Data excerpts
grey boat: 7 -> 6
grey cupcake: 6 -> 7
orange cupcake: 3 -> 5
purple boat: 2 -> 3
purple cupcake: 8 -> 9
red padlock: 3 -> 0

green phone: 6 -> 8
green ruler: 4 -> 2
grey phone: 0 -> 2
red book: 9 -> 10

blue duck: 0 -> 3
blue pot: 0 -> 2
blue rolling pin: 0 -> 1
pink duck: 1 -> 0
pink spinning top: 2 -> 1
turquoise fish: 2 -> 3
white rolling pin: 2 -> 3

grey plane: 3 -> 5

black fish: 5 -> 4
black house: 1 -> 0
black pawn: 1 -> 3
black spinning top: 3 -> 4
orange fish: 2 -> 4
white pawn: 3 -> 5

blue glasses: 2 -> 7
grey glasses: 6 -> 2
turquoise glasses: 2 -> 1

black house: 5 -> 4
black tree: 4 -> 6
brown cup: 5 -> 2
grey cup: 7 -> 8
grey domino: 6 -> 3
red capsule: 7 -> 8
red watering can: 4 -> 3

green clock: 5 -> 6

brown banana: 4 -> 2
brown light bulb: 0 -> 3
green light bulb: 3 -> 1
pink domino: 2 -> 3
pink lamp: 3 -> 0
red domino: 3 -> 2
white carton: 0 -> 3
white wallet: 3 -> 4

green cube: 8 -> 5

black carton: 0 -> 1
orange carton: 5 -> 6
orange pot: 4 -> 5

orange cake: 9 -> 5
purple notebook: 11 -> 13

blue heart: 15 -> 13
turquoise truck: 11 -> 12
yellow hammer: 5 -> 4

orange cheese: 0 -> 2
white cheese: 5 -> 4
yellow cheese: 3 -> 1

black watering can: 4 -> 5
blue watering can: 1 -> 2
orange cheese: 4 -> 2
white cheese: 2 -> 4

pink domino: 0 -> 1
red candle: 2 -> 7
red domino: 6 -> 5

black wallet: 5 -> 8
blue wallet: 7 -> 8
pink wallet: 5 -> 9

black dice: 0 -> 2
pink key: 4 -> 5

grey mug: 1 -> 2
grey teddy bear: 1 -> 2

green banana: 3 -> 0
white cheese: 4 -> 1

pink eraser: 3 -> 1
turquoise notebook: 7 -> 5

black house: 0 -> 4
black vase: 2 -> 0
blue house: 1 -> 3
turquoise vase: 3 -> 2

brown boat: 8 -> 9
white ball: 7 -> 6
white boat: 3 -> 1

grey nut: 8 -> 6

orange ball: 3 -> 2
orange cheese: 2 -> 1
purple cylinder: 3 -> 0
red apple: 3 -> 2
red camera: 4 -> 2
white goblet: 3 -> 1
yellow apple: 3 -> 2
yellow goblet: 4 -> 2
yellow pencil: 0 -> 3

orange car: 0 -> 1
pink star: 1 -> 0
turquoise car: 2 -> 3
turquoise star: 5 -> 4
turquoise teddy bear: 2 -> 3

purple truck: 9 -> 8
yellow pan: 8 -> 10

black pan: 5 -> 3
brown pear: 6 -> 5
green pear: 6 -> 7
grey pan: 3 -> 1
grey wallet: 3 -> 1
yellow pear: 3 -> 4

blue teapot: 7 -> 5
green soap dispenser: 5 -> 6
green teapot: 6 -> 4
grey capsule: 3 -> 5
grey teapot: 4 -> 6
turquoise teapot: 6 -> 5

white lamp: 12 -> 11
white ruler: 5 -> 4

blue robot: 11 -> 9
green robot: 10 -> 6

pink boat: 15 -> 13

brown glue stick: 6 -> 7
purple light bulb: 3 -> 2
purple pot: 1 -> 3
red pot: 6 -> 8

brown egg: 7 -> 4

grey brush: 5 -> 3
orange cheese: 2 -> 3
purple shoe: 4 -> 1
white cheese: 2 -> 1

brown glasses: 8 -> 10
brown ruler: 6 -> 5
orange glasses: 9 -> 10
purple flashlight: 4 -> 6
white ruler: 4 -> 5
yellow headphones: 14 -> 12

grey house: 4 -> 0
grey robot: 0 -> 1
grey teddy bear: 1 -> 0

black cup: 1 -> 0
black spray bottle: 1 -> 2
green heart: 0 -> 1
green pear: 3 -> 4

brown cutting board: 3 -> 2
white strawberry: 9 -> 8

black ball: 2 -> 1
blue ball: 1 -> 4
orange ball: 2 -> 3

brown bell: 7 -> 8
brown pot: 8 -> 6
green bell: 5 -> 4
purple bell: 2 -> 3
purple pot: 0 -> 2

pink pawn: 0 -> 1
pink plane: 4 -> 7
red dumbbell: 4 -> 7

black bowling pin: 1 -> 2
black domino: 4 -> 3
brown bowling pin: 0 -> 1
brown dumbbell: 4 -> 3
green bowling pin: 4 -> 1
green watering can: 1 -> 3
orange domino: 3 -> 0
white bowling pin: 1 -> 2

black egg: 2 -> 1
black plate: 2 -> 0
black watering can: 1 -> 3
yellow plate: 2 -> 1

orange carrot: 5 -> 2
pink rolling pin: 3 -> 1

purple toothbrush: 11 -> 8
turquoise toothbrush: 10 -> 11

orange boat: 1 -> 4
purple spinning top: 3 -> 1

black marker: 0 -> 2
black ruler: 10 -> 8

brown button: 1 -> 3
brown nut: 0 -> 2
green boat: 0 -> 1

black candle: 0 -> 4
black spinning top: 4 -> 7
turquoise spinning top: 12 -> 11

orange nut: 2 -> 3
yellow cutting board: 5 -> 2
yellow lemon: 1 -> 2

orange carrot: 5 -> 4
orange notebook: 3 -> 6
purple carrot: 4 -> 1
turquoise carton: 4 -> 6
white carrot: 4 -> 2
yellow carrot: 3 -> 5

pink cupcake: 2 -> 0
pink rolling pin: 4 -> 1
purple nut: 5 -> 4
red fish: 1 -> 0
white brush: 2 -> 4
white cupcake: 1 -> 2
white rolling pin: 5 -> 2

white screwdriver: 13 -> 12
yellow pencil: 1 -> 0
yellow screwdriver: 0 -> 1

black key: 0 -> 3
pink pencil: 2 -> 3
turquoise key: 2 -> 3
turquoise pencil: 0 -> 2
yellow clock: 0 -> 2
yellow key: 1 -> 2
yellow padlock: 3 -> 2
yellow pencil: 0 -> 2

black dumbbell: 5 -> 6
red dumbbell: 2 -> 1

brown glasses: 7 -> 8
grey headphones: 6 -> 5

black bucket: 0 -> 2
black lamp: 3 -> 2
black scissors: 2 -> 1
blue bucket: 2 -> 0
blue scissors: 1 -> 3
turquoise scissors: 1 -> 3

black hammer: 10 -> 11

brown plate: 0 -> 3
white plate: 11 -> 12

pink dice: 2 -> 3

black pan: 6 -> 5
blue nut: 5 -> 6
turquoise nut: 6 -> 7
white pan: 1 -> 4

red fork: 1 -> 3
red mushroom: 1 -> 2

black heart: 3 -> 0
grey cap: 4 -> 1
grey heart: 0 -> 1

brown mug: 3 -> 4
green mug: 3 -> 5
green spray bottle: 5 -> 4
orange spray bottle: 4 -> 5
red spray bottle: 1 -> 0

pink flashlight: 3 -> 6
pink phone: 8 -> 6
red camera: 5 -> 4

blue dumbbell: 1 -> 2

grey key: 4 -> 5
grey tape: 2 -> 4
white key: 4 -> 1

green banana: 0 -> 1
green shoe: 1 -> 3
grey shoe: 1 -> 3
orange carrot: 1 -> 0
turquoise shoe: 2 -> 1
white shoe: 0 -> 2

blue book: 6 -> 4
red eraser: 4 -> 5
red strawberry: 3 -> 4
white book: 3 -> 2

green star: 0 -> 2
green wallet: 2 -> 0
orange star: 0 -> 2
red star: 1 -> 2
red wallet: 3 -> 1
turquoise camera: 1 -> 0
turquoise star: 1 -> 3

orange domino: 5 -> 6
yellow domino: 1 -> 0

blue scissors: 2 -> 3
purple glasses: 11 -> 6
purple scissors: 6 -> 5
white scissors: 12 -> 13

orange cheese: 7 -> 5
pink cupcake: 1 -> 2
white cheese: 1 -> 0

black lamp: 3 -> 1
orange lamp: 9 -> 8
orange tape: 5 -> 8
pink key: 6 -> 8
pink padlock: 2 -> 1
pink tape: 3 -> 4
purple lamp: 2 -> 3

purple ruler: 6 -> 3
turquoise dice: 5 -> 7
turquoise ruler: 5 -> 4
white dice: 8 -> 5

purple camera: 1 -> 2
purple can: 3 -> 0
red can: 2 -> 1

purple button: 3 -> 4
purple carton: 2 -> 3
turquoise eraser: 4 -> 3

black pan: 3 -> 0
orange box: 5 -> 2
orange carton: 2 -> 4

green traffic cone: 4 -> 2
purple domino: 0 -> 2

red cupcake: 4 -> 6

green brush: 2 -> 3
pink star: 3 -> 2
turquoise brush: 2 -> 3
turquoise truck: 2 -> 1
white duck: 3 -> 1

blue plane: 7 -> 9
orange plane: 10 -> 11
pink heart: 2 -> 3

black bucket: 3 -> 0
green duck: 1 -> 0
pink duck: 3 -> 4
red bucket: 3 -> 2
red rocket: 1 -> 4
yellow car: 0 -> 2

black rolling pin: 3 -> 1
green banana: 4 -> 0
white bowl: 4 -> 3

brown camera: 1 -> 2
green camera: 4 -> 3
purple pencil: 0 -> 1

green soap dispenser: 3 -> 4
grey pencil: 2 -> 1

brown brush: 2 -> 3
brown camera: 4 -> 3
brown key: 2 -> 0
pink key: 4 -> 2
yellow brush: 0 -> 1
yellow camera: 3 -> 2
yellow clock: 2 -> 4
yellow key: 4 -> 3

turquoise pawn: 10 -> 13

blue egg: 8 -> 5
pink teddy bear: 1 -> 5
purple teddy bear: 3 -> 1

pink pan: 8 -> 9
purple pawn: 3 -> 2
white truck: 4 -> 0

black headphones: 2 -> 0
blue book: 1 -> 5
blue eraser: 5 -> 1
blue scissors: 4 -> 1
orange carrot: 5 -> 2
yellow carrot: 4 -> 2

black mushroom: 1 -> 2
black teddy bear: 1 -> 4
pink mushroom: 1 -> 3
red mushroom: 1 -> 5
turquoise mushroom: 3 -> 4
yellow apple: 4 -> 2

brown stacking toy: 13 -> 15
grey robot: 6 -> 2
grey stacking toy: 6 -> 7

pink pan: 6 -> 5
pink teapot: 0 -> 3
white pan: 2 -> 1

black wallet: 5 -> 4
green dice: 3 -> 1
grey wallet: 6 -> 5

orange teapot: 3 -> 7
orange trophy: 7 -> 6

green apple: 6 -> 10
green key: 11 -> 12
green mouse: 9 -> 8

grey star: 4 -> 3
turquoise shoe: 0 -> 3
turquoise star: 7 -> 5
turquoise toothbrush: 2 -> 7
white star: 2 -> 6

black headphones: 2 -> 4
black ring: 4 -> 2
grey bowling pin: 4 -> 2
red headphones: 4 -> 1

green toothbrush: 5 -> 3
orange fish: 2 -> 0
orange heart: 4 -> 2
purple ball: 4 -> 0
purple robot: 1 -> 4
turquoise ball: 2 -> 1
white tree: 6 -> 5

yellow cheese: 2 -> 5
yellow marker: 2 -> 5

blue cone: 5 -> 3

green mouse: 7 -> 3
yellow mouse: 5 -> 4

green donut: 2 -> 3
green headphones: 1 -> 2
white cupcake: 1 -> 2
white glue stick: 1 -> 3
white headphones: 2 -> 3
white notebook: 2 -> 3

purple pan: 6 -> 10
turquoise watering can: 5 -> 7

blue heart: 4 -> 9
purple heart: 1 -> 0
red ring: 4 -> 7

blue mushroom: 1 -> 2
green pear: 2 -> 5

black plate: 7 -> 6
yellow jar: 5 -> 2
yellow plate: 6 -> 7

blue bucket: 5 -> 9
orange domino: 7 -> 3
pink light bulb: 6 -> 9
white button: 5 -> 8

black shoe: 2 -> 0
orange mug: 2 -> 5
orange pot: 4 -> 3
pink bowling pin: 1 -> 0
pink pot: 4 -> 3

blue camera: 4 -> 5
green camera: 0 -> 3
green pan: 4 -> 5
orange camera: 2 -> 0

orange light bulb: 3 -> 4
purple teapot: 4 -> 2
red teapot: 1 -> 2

▶ EXERCISE BRIEF: Going back over the entries above, copy word for word every line from the one that has "green wallet: 2 -> 0" on through the one that has "green traffic cone: 4 -> 2".

▶ EXERCISE RESPONSE:
green wallet: 2 -> 0
orange star: 0 -> 2
red star: 1 -> 2
red wallet: 3 -> 1
turquoise camera: 1 -> 0
turquoise star: 1 -> 3

orange domino: 5 -> 6
yellow domino: 1 -> 0

blue scissors: 2 -> 3
purple glasses: 11 -> 6
purple scissors: 6 -> 5
white scissors: 12 -> 13

orange cheese: 7 -> 5
pink cupcake: 1 -> 2
white cheese: 1 -> 0

black lamp: 3 -> 1
orange lamp: 9 -> 8
orange tape: 5 -> 8
pink key: 6 -> 8
pink padlock: 2 -> 1
pink tape: 3 -> 4
purple lamp: 2 -> 3

purple ruler: 6 -> 3
turquoise dice: 5 -> 7
turquoise ruler: 5 -> 4
white dice: 8 -> 5

purple camera: 1 -> 2
purple can: 3 -> 0
red can: 2 -> 1

purple button: 3 -> 4
purple carton: 2 -> 3
turquoise eraser: 4 -> 3

black pan: 3 -> 0
orange box: 5 -> 2
orange carton: 2 -> 4

green traffic cone: 4 -> 2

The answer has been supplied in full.